Work instructions: Only one span of the listing below should come back. It runs from the line with "[500, 168, 545, 214]" through the line with "[219, 507, 286, 574]", and each of its lines must be reproduced exactly.

Available data:
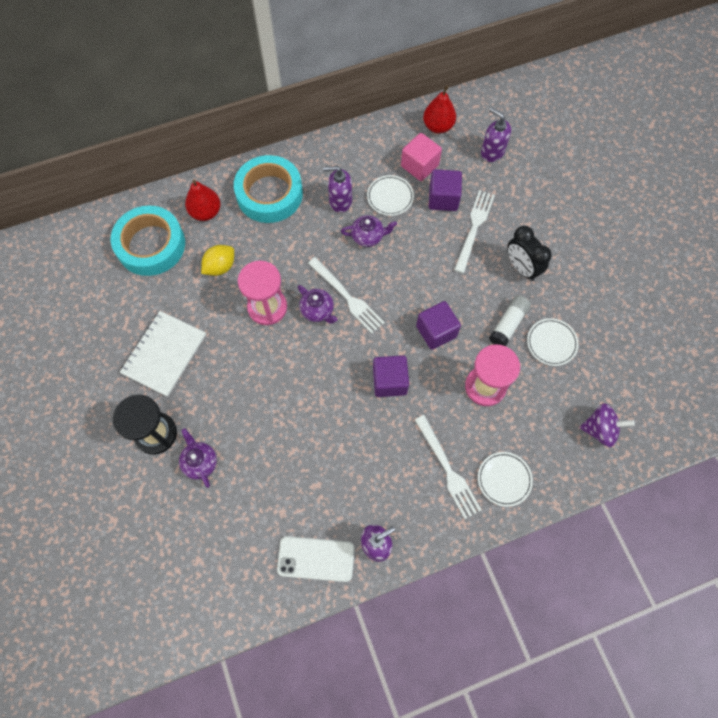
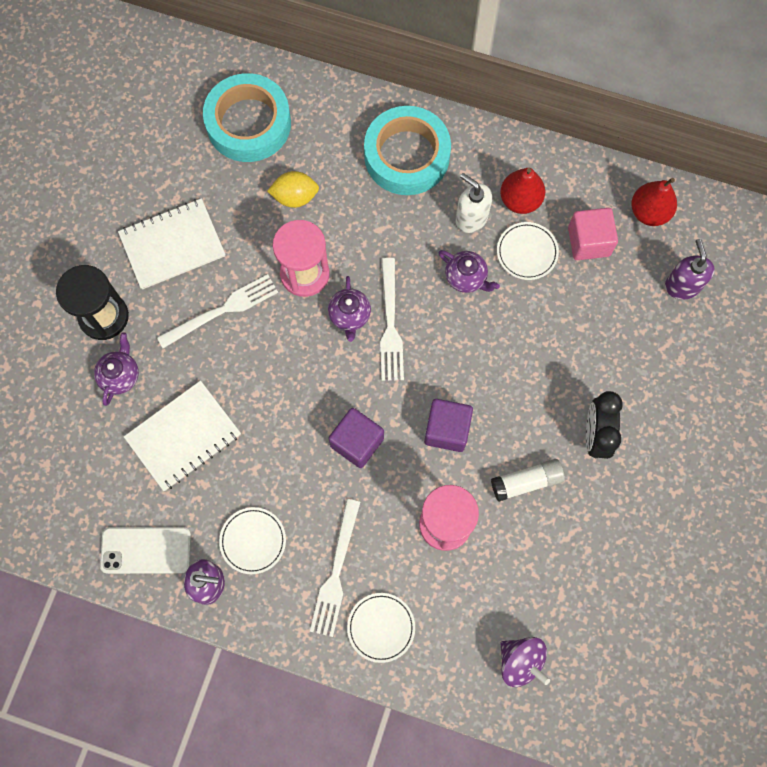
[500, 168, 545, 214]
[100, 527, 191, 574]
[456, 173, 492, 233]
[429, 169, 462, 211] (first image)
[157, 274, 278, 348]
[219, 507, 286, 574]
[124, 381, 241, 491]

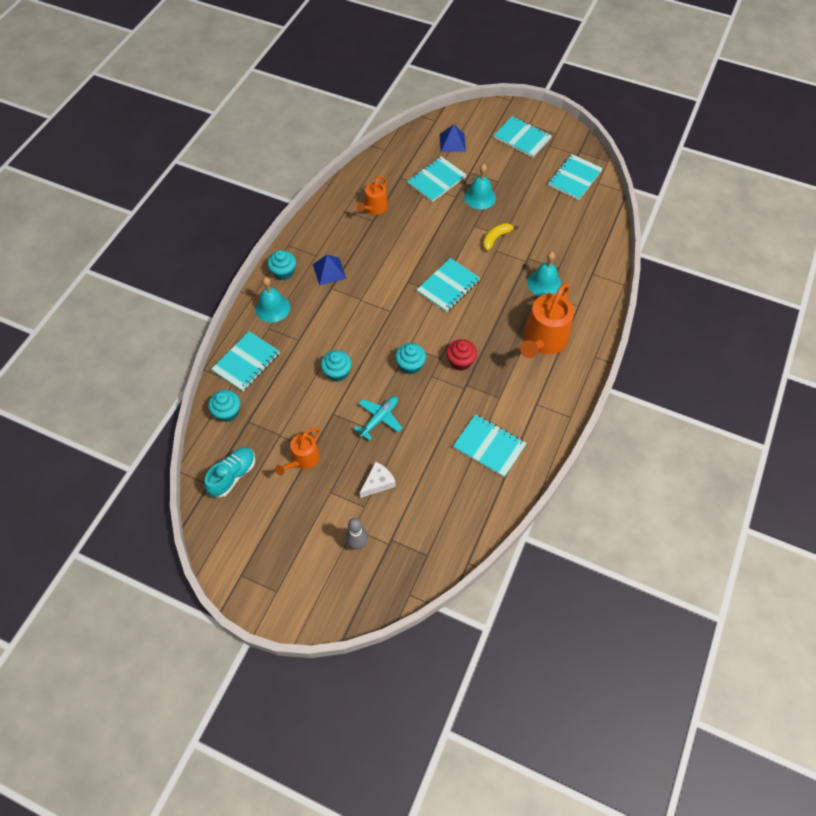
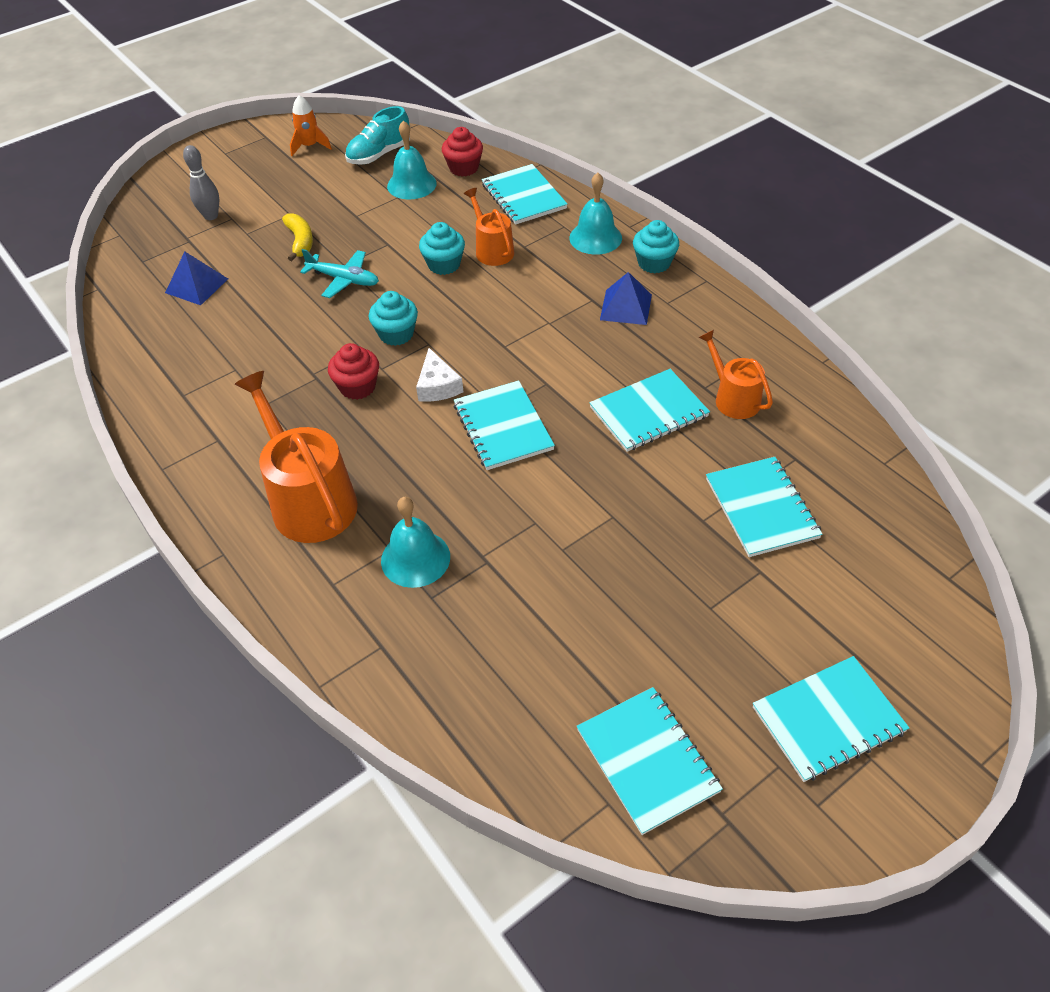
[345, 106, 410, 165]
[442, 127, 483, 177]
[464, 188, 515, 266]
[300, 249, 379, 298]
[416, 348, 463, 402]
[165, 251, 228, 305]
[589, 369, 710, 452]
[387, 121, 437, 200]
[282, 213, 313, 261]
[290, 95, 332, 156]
==
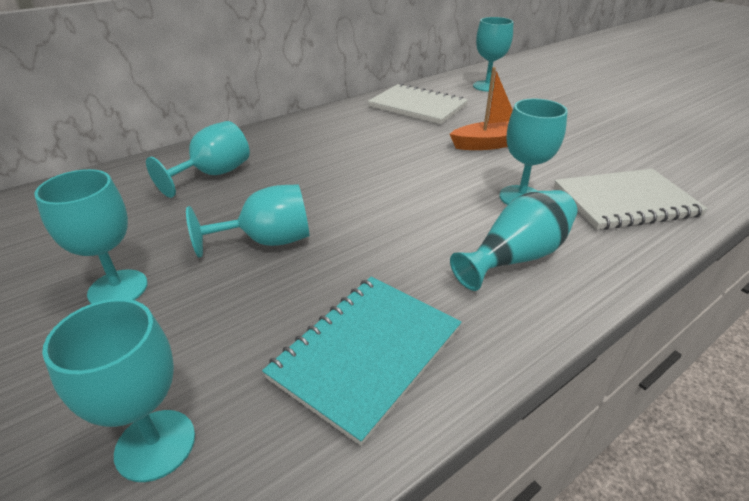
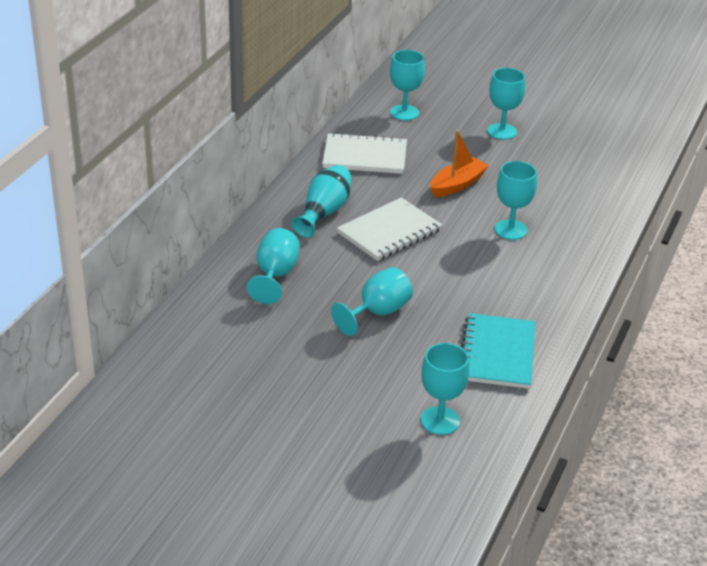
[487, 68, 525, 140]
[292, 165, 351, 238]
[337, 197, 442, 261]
---
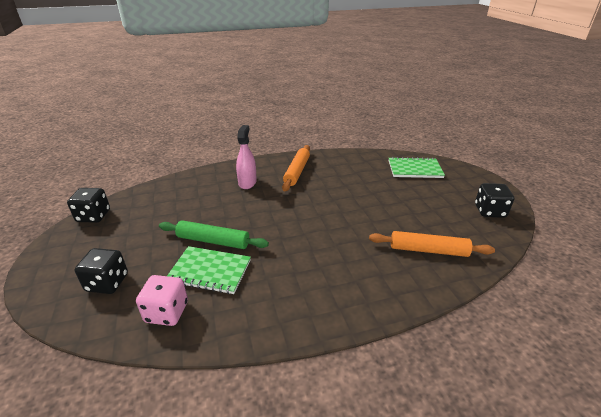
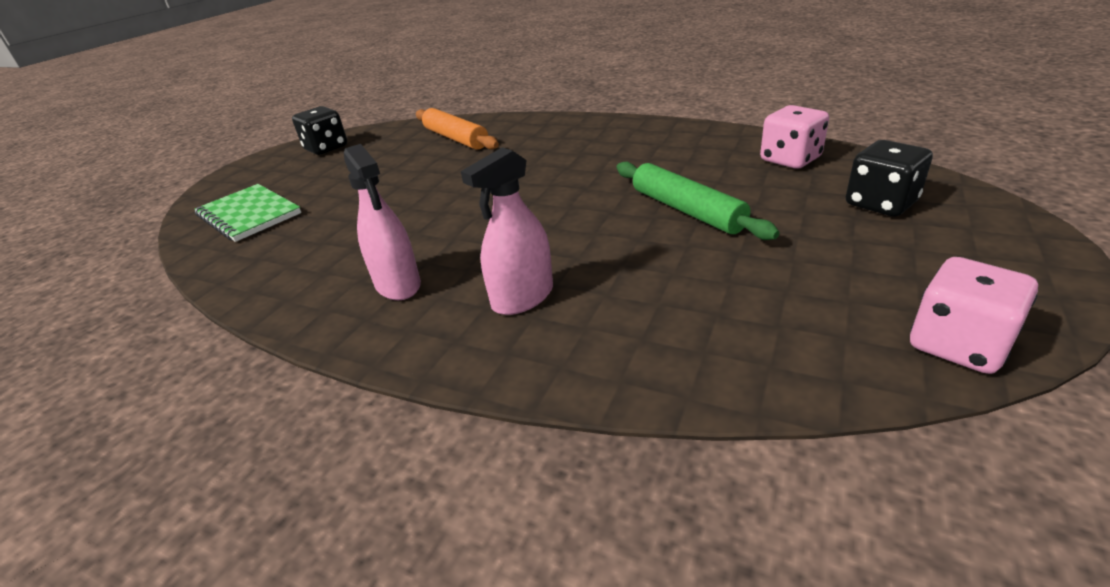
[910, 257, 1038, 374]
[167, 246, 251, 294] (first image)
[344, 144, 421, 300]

Output of the task:
[500, 168, 545, 214]
[100, 527, 191, 574]
[456, 173, 492, 233]
[429, 169, 462, 211] (first image)
[157, 274, 278, 348]
[219, 507, 286, 574]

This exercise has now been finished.